EXERCISE INSTRUCTIONS: Without the pictures, reproduce the entries below exactly.

Segment Start: EXTRACTED MATERIAL

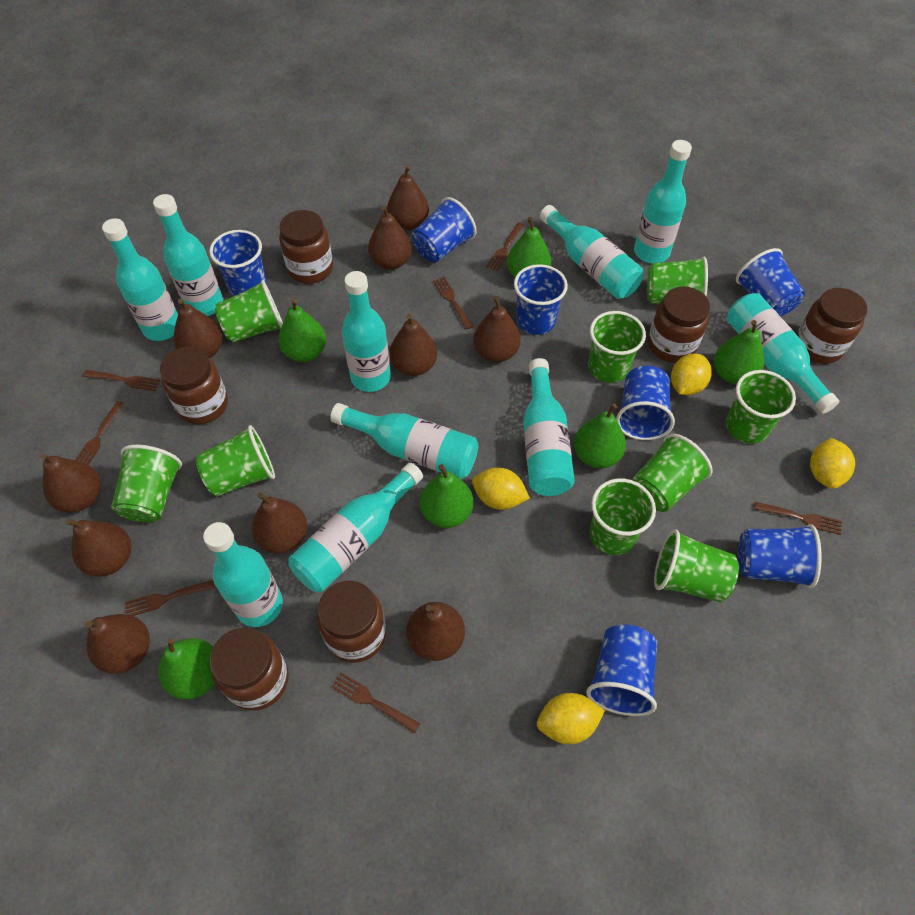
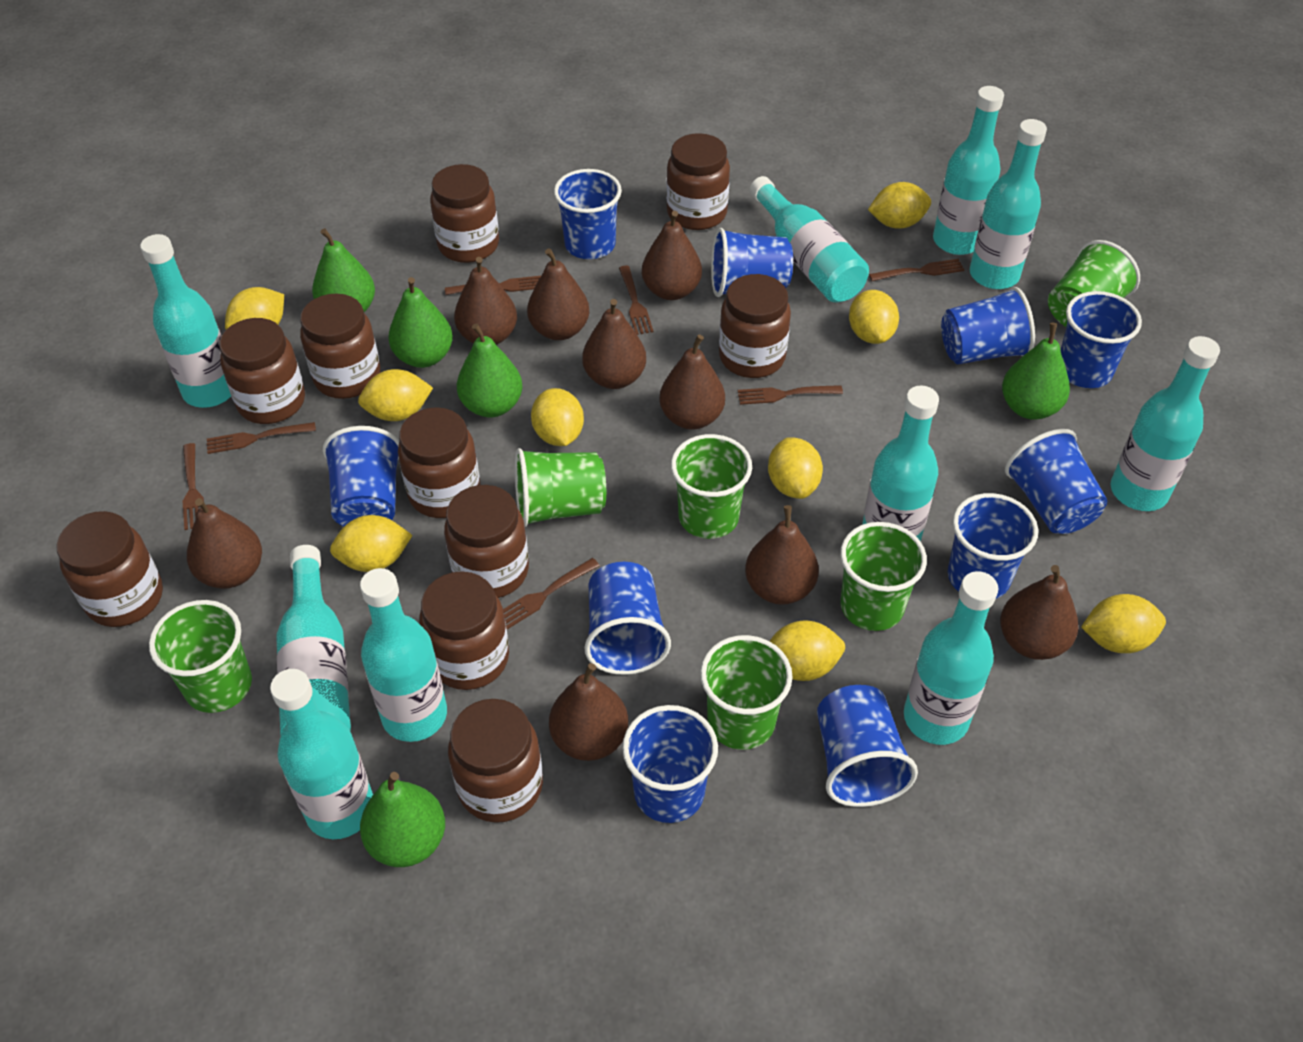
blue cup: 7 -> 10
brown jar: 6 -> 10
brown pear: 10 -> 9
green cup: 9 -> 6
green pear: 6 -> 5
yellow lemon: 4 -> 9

Segment End: EXTRACTED MATERIAL

TASK RESULT:
blue cup: 7 -> 10
brown jar: 6 -> 10
brown pear: 10 -> 9
green cup: 9 -> 6
green pear: 6 -> 5
yellow lemon: 4 -> 9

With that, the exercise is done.